Your assignment >> Print the listing below only from the line that has "IC202: ATtiny25 -> ATtiny13A" through the line that has "U12: NOT (in", exactly, and drop any picture.

Data for review >>
----------------------------------------
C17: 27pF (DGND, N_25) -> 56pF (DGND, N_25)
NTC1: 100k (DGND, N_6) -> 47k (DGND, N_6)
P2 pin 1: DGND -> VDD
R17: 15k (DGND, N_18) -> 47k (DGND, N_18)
----------------------------------------
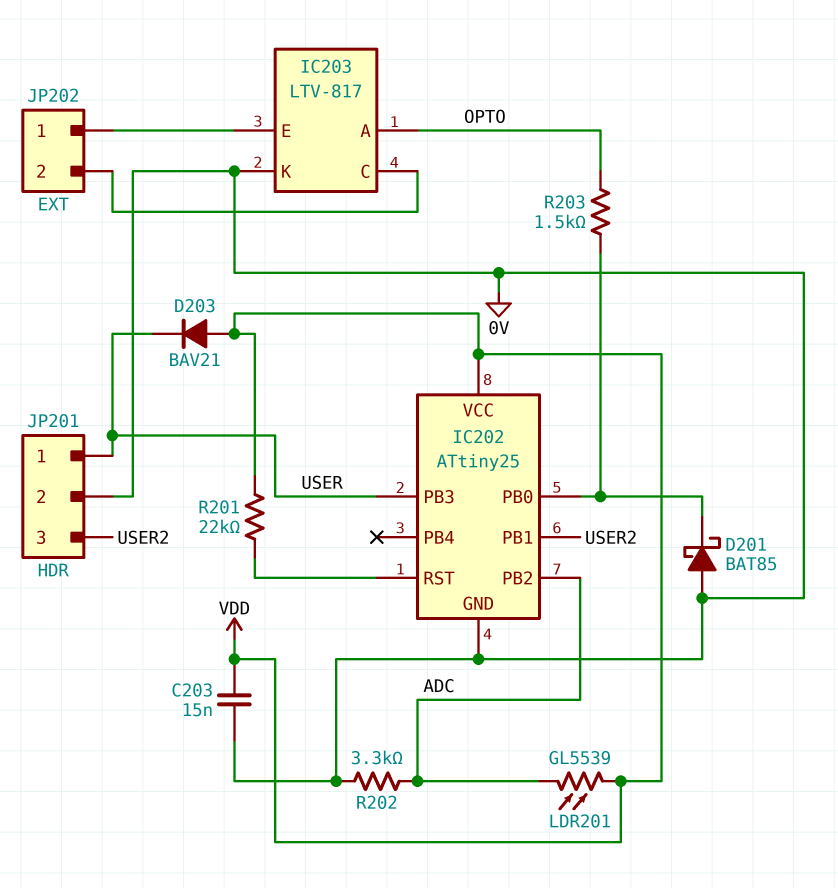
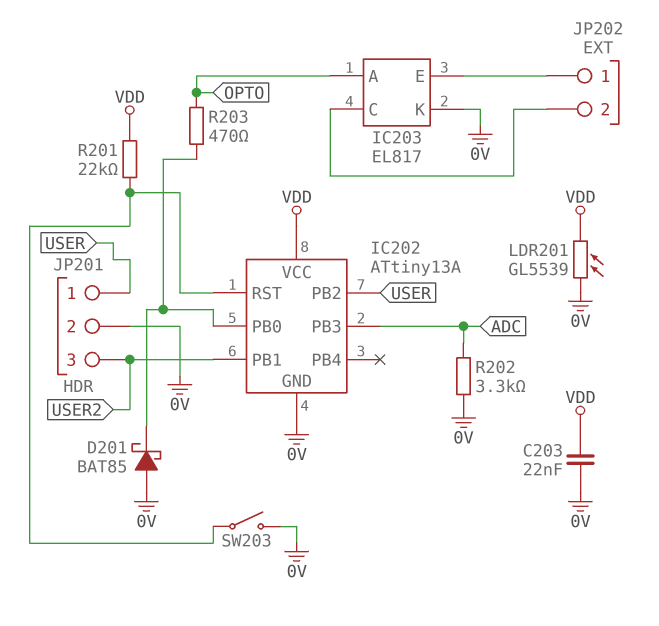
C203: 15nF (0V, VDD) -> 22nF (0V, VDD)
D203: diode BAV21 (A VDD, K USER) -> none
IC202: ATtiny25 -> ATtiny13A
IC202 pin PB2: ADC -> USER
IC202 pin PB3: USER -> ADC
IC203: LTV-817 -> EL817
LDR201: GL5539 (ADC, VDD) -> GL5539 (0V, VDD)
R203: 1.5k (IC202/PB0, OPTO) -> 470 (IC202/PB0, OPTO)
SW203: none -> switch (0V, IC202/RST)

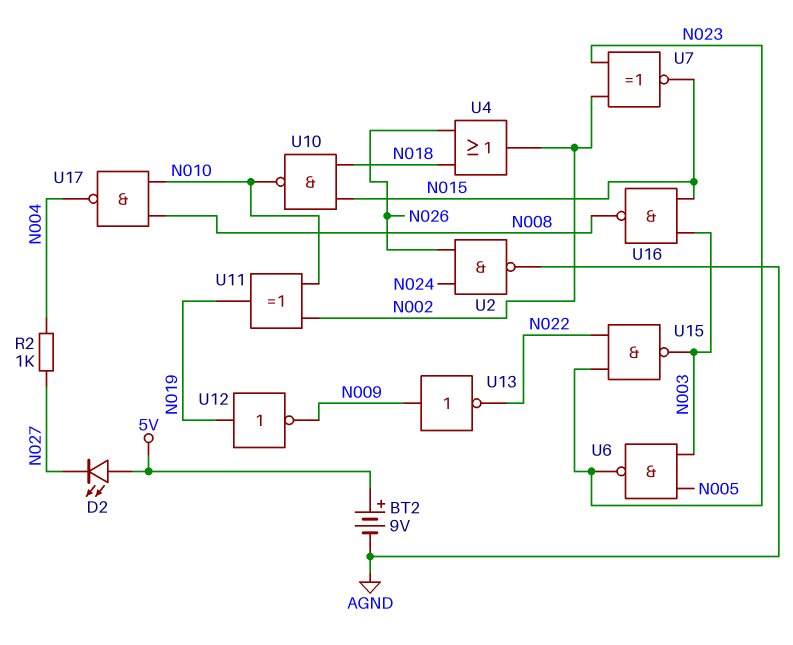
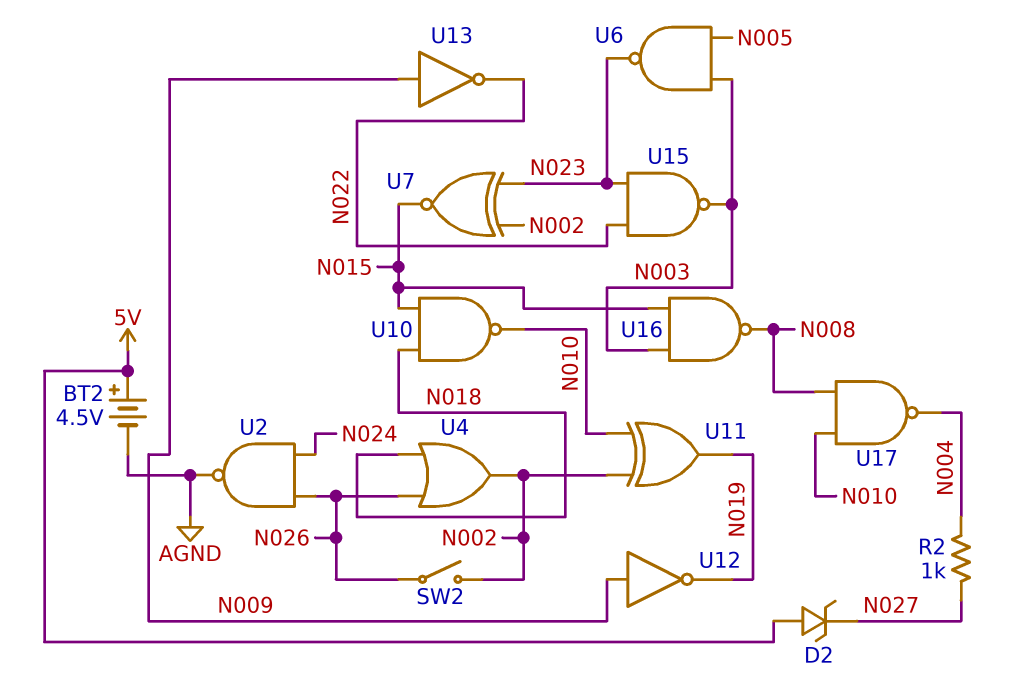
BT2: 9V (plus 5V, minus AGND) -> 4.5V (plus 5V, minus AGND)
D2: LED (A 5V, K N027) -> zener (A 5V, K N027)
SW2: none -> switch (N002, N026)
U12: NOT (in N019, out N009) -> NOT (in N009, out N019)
----------------------------------------
Written solution >>
IC202: ATtiny25 -> ATtiny13A
IC202 pin PB2: ADC -> USER
IC202 pin PB3: USER -> ADC
IC203: LTV-817 -> EL817
LDR201: GL5539 (ADC, VDD) -> GL5539 (0V, VDD)
R203: 1.5k (IC202/PB0, OPTO) -> 470 (IC202/PB0, OPTO)
SW203: none -> switch (0V, IC202/RST)

BT2: 9V (plus 5V, minus AGND) -> 4.5V (plus 5V, minus AGND)
D2: LED (A 5V, K N027) -> zener (A 5V, K N027)
SW2: none -> switch (N002, N026)
U12: NOT (in N019, out N009) -> NOT (in N009, out N019)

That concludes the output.